● **Exercise instructions**: Could you repeat all of the entries word for word, minus any pictures?

::: Dataset records

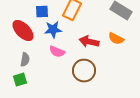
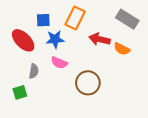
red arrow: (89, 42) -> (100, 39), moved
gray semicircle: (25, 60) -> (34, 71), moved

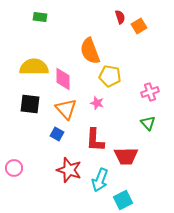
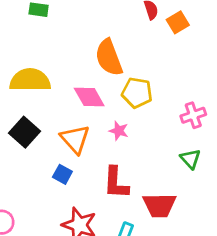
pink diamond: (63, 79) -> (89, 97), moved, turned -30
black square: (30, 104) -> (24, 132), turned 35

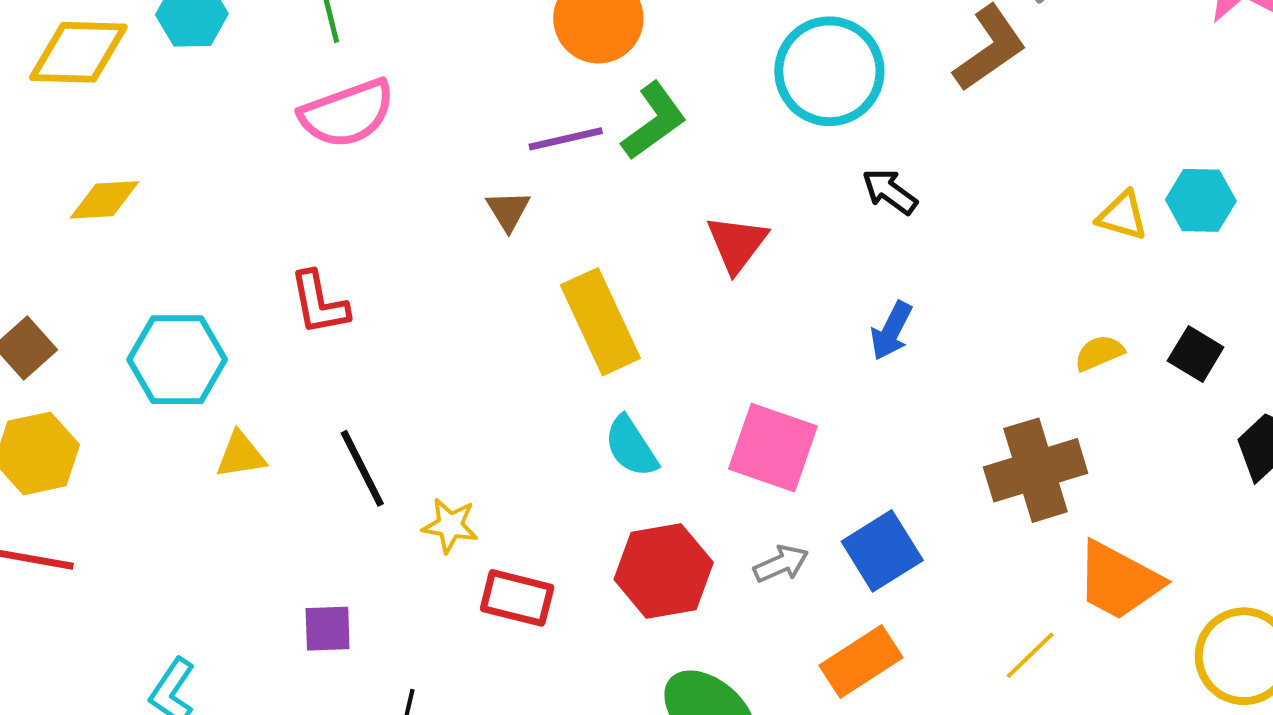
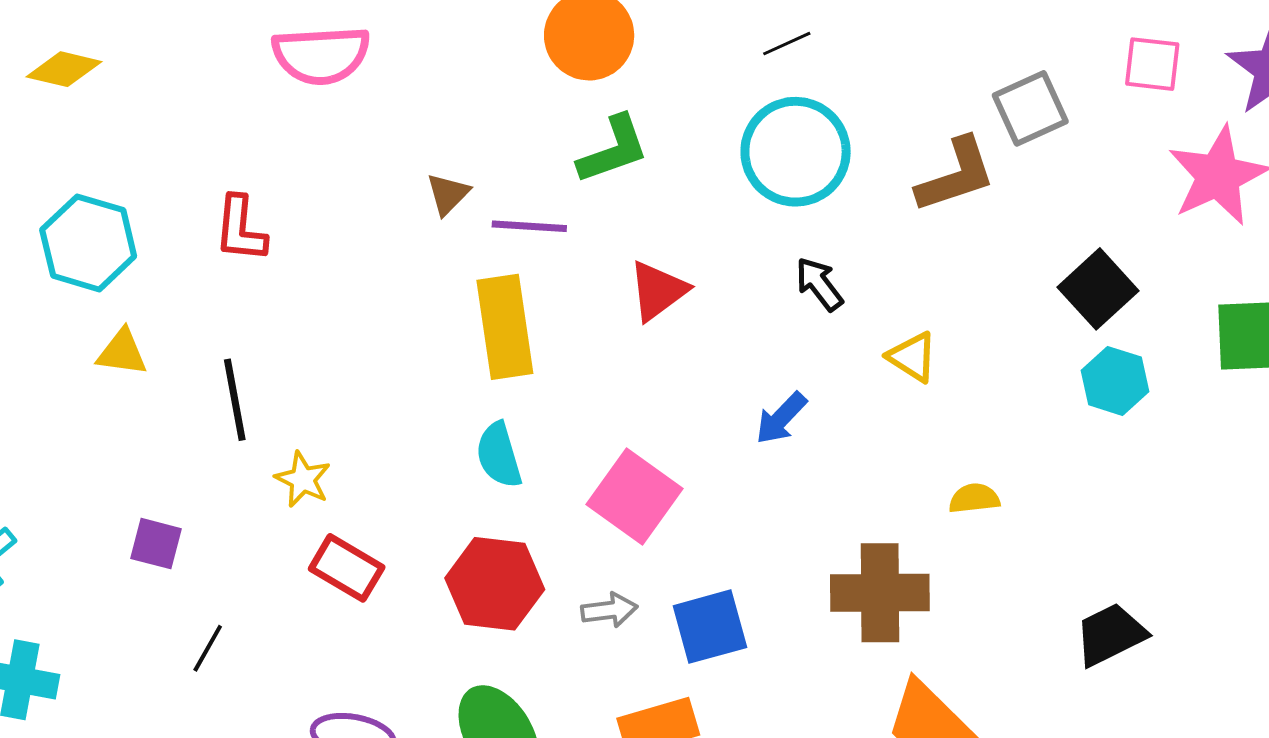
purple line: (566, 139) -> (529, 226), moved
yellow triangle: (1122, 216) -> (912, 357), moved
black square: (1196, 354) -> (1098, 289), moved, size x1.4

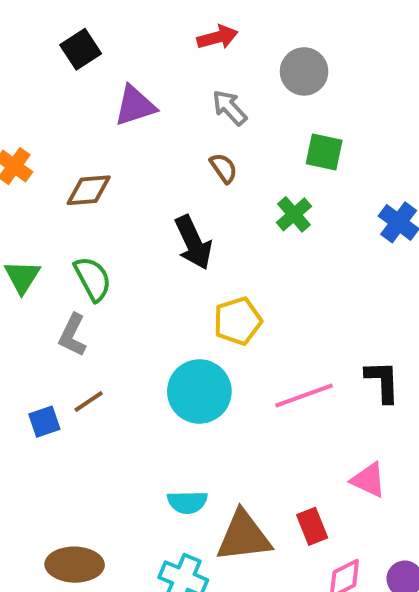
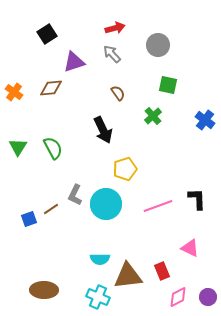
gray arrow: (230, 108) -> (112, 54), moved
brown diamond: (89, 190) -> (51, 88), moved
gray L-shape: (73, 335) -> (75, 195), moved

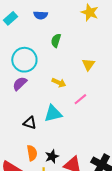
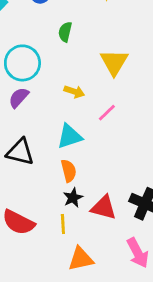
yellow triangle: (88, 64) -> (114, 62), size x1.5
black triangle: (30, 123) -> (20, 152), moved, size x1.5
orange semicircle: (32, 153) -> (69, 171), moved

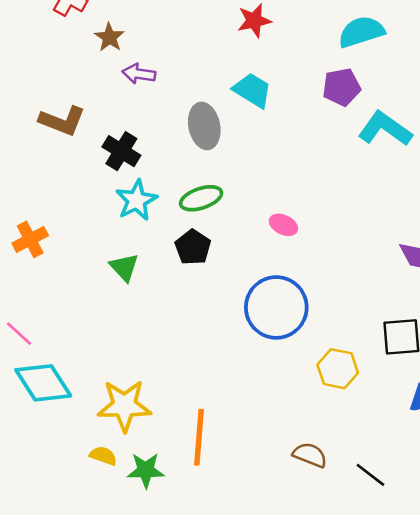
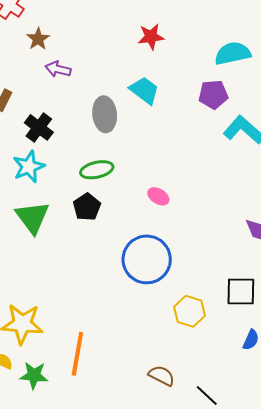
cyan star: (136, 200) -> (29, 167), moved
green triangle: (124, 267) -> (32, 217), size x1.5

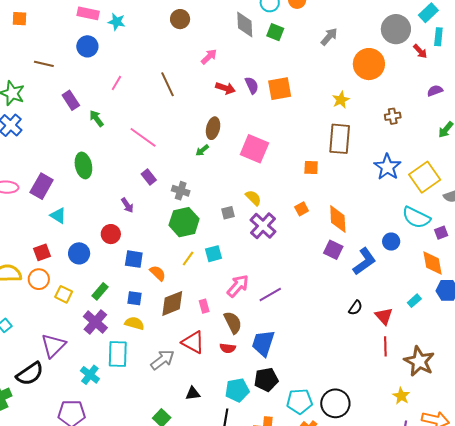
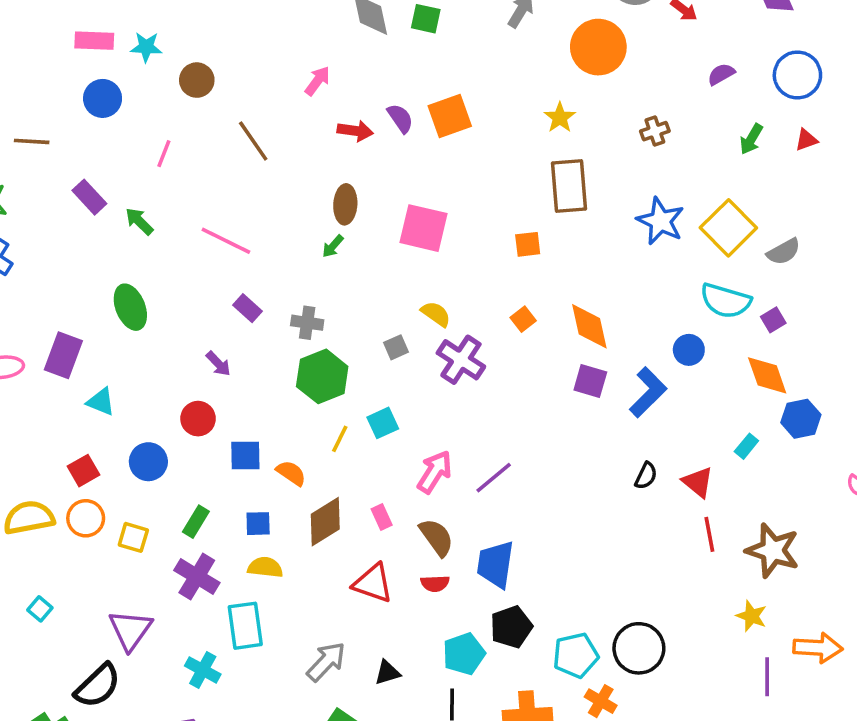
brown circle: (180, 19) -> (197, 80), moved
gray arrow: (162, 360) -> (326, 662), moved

::::::

● **Task result**:
red arrow: (89, 42) -> (100, 39), moved
gray semicircle: (25, 60) -> (34, 71), moved

pink diamond: (63, 79) -> (89, 97), moved, turned -30
black square: (30, 104) -> (24, 132), turned 35

purple line: (566, 139) -> (529, 226), moved
yellow triangle: (1122, 216) -> (912, 357), moved
black square: (1196, 354) -> (1098, 289), moved, size x1.4

gray arrow: (230, 108) -> (112, 54), moved
brown diamond: (89, 190) -> (51, 88), moved
gray L-shape: (73, 335) -> (75, 195), moved

yellow triangle: (88, 64) -> (114, 62), size x1.5
black triangle: (30, 123) -> (20, 152), moved, size x1.5
orange semicircle: (32, 153) -> (69, 171), moved

cyan star: (136, 200) -> (29, 167), moved
green triangle: (124, 267) -> (32, 217), size x1.5

brown circle: (180, 19) -> (197, 80), moved
gray arrow: (162, 360) -> (326, 662), moved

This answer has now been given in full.